Data items
______

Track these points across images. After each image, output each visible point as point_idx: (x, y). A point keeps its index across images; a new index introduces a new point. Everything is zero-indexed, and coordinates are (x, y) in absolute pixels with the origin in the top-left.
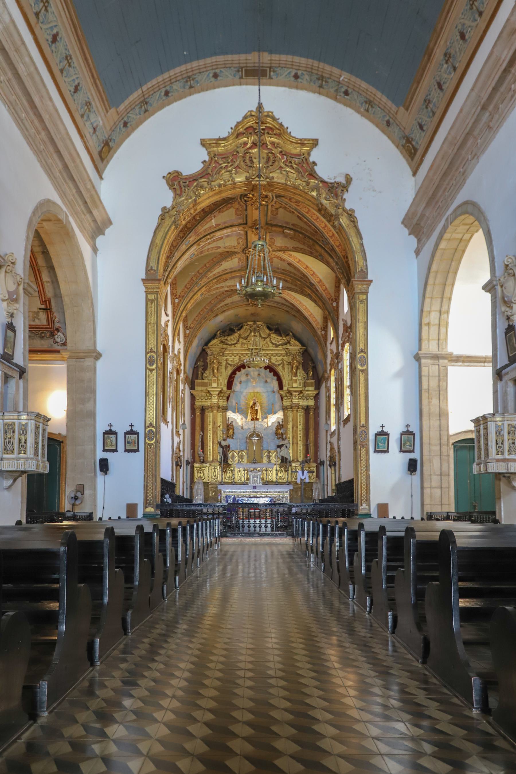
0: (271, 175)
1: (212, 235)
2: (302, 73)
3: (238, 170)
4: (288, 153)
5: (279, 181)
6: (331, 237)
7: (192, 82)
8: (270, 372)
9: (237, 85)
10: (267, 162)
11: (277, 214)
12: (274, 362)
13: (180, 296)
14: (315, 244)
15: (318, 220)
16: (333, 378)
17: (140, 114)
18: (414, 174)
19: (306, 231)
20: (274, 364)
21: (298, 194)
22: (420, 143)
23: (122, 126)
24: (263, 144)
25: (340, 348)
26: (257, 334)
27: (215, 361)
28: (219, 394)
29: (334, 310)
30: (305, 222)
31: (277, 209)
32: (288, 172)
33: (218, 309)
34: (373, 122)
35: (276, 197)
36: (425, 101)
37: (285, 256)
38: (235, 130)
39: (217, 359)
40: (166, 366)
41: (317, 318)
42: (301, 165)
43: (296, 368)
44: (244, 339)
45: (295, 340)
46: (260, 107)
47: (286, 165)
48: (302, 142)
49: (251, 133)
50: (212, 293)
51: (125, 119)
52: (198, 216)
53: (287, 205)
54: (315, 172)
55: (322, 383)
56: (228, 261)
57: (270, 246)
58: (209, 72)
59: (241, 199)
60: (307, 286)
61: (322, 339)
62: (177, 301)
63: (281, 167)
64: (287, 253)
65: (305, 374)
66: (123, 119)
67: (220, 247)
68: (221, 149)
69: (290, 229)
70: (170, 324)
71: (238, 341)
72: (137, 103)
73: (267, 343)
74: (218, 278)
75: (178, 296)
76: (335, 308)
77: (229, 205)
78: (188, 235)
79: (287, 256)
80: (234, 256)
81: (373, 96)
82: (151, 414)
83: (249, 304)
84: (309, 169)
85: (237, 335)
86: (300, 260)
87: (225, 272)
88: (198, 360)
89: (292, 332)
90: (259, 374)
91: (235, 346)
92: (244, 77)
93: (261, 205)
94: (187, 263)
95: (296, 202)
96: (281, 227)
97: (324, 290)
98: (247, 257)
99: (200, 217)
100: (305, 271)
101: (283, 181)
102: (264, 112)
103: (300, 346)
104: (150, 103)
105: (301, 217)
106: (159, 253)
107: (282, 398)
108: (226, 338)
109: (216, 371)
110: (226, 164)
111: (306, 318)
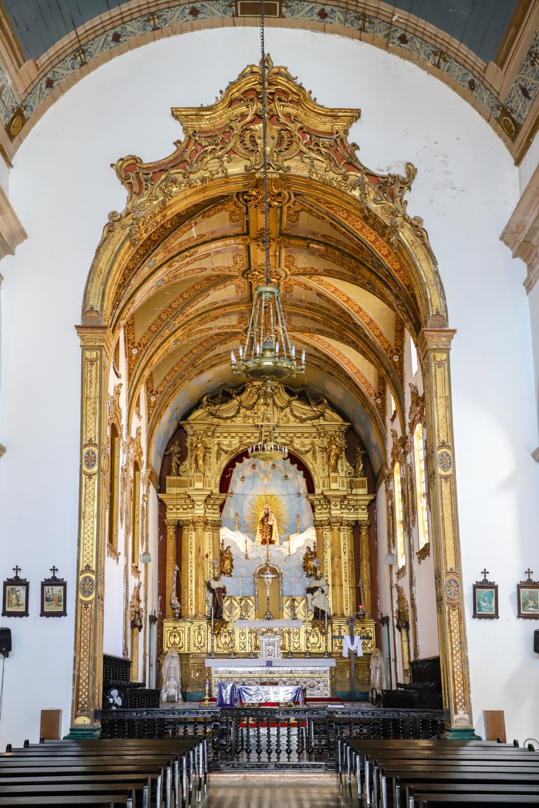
0: (286, 164)
1: (192, 251)
2: (332, 9)
3: (232, 156)
4: (313, 130)
5: (298, 173)
7: (157, 21)
8: (292, 463)
9: (229, 25)
10: (279, 144)
11: (297, 219)
12: (298, 446)
13: (139, 344)
14: (360, 266)
16: (397, 477)
17: (74, 69)
18: (518, 162)
19: (346, 246)
20: (298, 450)
21: (330, 194)
22: (524, 116)
23: (44, 86)
24: (272, 116)
25: (408, 429)
26: (270, 401)
27: (199, 446)
28: (206, 501)
29: (396, 368)
30: (344, 234)
32: (312, 160)
33: (204, 362)
34: (447, 83)
35: (295, 195)
36: (530, 54)
37: (312, 282)
38: (227, 95)
39: (203, 442)
40: (116, 458)
41: (368, 378)
42: (335, 148)
43: (335, 458)
44: (247, 409)
45: (333, 411)
46: (265, 60)
47: (309, 148)
48: (335, 114)
49: (252, 100)
50: (194, 338)
51: (50, 76)
53: (313, 207)
54: (357, 159)
55: (380, 484)
56: (219, 289)
57: (286, 267)
58: (183, 6)
59: (238, 198)
60: (350, 329)
61: (377, 412)
62: (135, 351)
63: (301, 151)
64: (314, 278)
65: (351, 468)
66: (45, 76)
67: (206, 269)
68: (204, 124)
69: (319, 242)
70: (124, 391)
71: (238, 412)
72: (68, 52)
73: (286, 416)
74: (203, 316)
75: (136, 345)
76: (397, 365)
77: (220, 207)
78: (153, 252)
79: (315, 283)
80: (229, 283)
81: (446, 44)
82: (88, 550)
84: (347, 156)
85: (235, 402)
86: (336, 289)
87: (214, 306)
88: (171, 443)
89: (326, 398)
90: (274, 465)
91: (232, 421)
92: (239, 15)
93: (270, 206)
94: (151, 293)
96: (304, 239)
97: (377, 336)
98: (251, 282)
100: (345, 306)
101: (305, 174)
102: (273, 67)
103: (340, 421)
104: (91, 52)
105: (335, 225)
106: (105, 284)
107: (313, 507)
108: (217, 407)
109: (200, 462)
110: (213, 147)
111: (349, 378)
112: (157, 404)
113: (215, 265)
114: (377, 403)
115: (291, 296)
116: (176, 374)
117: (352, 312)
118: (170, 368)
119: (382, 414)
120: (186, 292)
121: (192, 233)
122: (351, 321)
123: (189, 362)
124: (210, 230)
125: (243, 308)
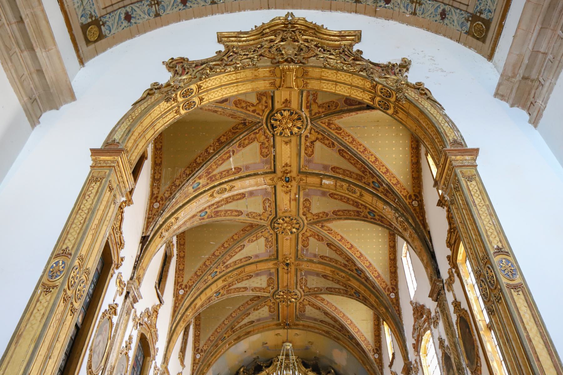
6: (385, 173)
15: (366, 153)
29: (393, 304)
31: (312, 143)
52: (212, 148)
56: (252, 241)
60: (354, 277)
61: (376, 365)
69: (329, 177)
74: (240, 270)
76: (395, 301)
79: (326, 232)
83: (280, 324)
86: (342, 237)
89: (333, 369)
95: (337, 129)
96: (318, 175)
97: (376, 277)
99: (214, 150)
100: (350, 252)
112: (201, 360)
113: (250, 210)
114: (375, 358)
115: (307, 250)
116: (219, 335)
117: (355, 258)
118: (214, 330)
119: (380, 368)
120: (227, 242)
121: (230, 164)
122: (354, 268)
123: (229, 324)
124: (245, 163)
125: (270, 265)
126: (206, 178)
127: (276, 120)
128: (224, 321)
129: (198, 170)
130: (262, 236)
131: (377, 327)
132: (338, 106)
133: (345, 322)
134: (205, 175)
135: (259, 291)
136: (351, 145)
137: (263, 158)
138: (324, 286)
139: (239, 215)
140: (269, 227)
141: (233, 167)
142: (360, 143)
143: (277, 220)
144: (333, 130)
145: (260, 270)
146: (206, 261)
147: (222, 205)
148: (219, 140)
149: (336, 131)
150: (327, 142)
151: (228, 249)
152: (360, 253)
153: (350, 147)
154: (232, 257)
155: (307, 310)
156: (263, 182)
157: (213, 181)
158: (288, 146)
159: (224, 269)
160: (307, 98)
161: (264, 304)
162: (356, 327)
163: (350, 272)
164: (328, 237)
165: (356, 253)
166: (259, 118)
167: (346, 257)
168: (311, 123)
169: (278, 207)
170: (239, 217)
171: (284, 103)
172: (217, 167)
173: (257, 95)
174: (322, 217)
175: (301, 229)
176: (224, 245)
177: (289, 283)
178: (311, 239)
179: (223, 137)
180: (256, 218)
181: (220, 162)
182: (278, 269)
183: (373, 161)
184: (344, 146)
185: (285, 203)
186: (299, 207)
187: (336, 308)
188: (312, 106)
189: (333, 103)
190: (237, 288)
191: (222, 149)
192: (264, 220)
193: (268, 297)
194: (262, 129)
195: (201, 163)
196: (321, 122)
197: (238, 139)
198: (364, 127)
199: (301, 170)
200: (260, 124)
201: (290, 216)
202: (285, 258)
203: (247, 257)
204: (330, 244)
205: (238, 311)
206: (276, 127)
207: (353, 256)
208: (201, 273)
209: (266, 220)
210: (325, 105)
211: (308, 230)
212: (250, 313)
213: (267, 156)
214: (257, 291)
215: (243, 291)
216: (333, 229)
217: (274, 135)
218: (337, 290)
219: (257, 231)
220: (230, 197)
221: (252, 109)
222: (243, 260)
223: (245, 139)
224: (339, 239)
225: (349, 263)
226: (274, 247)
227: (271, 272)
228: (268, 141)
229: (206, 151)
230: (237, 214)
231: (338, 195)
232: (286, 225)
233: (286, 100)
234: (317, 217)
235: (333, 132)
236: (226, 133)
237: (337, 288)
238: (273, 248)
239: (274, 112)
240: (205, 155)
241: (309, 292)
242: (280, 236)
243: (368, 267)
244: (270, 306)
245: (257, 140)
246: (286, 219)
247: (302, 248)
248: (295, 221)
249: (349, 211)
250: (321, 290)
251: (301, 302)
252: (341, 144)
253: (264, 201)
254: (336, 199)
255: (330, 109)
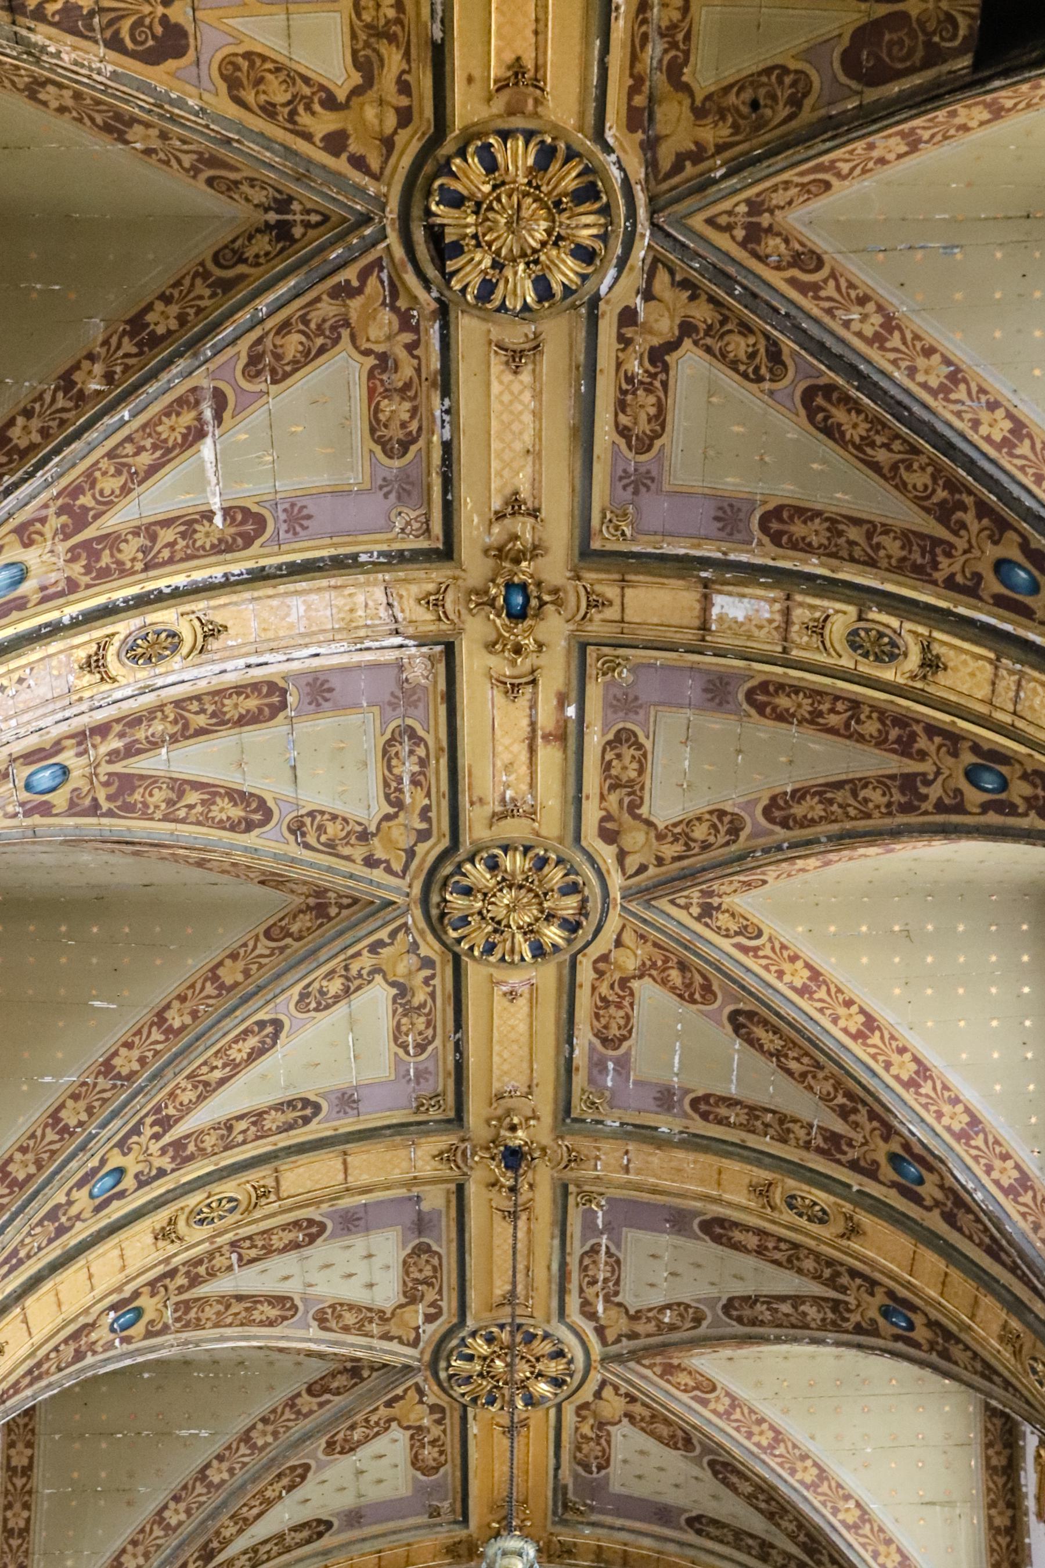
31: (658, 356)
52: (98, 369)
74: (255, 1175)
79: (726, 944)
86: (816, 975)
95: (797, 260)
97: (1007, 1191)
99: (109, 378)
115: (623, 1065)
120: (182, 999)
121: (199, 482)
122: (880, 1151)
124: (287, 485)
126: (62, 548)
127: (456, 201)
128: (165, 1507)
129: (16, 486)
130: (376, 970)
131: (1004, 1541)
132: (805, 95)
133: (827, 1513)
134: (55, 522)
135: (360, 1329)
136: (873, 353)
137: (386, 461)
138: (713, 1292)
139: (250, 826)
140: (415, 917)
141: (216, 504)
142: (928, 341)
143: (458, 870)
144: (778, 268)
145: (367, 1190)
146: (62, 1106)
147: (154, 744)
148: (136, 324)
149: (795, 272)
150: (739, 346)
151: (186, 1039)
152: (916, 1059)
153: (869, 362)
154: (207, 1089)
155: (617, 1455)
156: (383, 612)
157: (104, 574)
158: (526, 377)
159: (165, 1162)
160: (634, 58)
161: (384, 1412)
162: (889, 1542)
163: (856, 1182)
164: (738, 973)
165: (895, 1058)
166: (362, 191)
167: (838, 1085)
168: (654, 225)
169: (464, 783)
170: (250, 839)
171: (502, 86)
172: (125, 490)
173: (354, 36)
174: (706, 846)
175: (589, 926)
176: (169, 1015)
177: (520, 1277)
178: (646, 989)
179: (159, 306)
180: (346, 851)
181: (145, 459)
182: (460, 1189)
183: (997, 437)
184: (837, 362)
185: (504, 757)
186: (580, 790)
187: (778, 1437)
188: (659, 112)
189: (780, 81)
190: (240, 1298)
191: (153, 375)
192: (389, 870)
193: (407, 1369)
194: (378, 264)
195: (33, 447)
196: (710, 222)
197: (244, 316)
198: (949, 247)
199: (596, 545)
200: (368, 232)
201: (529, 838)
202: (499, 1119)
203: (291, 1104)
204: (751, 1015)
205: (244, 1450)
206: (457, 249)
207: (875, 1074)
208: (32, 1169)
209: (397, 867)
210: (732, 99)
211: (628, 938)
212: (307, 1467)
213: (405, 446)
214: (346, 1329)
215: (271, 1323)
216: (770, 925)
217: (443, 312)
218: (786, 1308)
219: (348, 938)
220: (198, 698)
221: (323, 123)
222: (271, 1122)
223: (285, 327)
224: (798, 984)
225: (856, 1125)
226: (441, 1047)
227: (425, 1206)
228: (411, 347)
229: (66, 382)
230: (236, 813)
231: (796, 690)
232: (507, 897)
233: (517, 68)
234: (678, 848)
235: (776, 278)
236: (178, 284)
237: (783, 1299)
238: (435, 1055)
239: (448, 147)
240: (61, 403)
241: (633, 1336)
242: (475, 974)
243: (962, 1136)
244: (420, 1429)
245: (353, 338)
246: (514, 863)
247: (592, 1049)
248: (555, 876)
249: (855, 786)
250: (698, 1320)
251: (585, 1406)
252: (820, 350)
253: (389, 743)
254: (782, 717)
255: (759, 126)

______

Problem to solve - Convert the lines of the items into a JSON list of strings, one string per line with blank lines dropped. Begin at the first line of the items, stop after the line that has "21: (298, 194)", and leave the pictures out.

Solution for this exercise -
[
  "Track these points across images. After each image, output each visible point as point_idx: (x, y). A point keeps its index across images; a new index introduces a new point. Everything is zero-indexed, and coordinates are (x, y) in absolute pixels with the origin in the top-left.",
  "0: (271, 175)",
  "1: (212, 235)",
  "2: (302, 73)",
  "3: (238, 170)",
  "4: (288, 153)",
  "5: (279, 181)",
  "6: (331, 237)",
  "7: (192, 82)",
  "8: (270, 372)",
  "9: (237, 85)",
  "10: (267, 162)",
  "11: (277, 214)",
  "12: (274, 362)",
  "13: (180, 296)",
  "14: (315, 244)",
  "15: (318, 220)",
  "16: (333, 378)",
  "17: (140, 114)",
  "18: (414, 174)",
  "19: (306, 231)",
  "20: (274, 364)",
  "21: (298, 194)"
]